-- Given information follows --

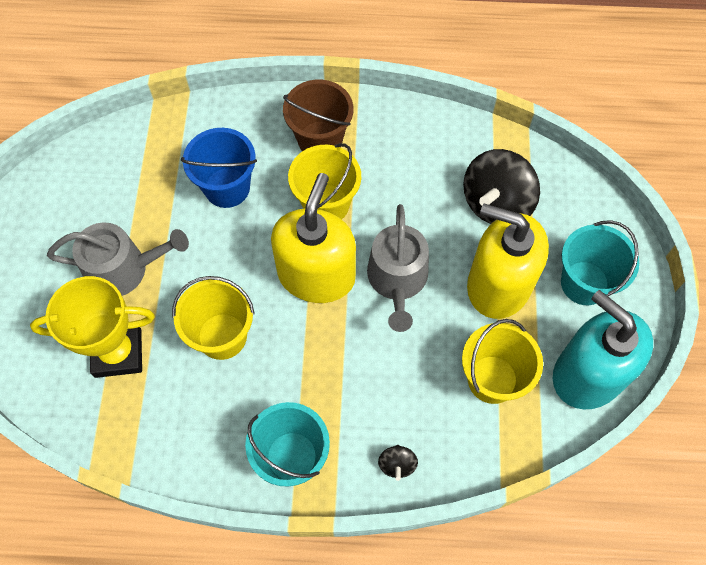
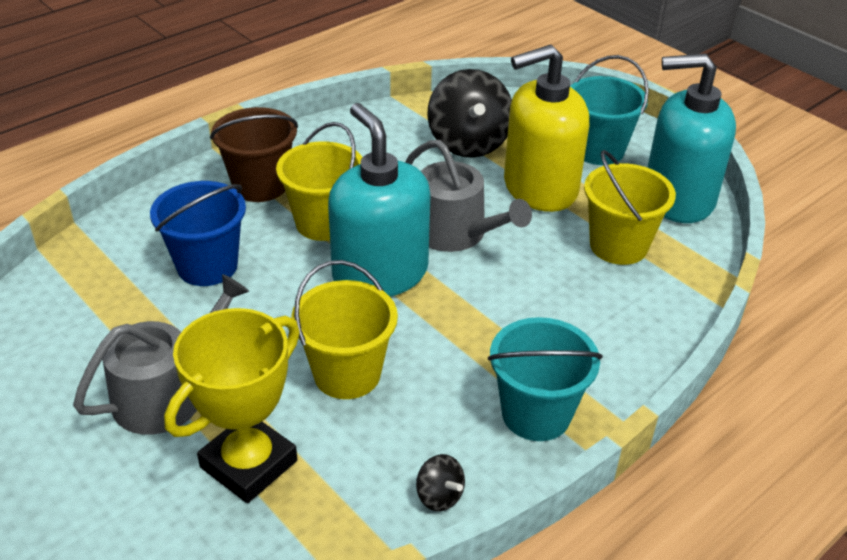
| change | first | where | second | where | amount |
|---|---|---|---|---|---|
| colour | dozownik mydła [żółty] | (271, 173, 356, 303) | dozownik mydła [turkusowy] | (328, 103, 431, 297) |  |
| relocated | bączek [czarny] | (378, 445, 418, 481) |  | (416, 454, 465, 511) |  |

-- Given information concluded --

Everything in the data above gets copied exactly. Only the pictures are skipped.

| change | first | where | second | where | amount |
|---|---|---|---|---|---|
| colour | dozownik mydła [żółty] | (271, 173, 356, 303) | dozownik mydła [turkusowy] | (328, 103, 431, 297) |  |
| relocated | bączek [czarny] | (378, 445, 418, 481) |  | (416, 454, 465, 511) |  |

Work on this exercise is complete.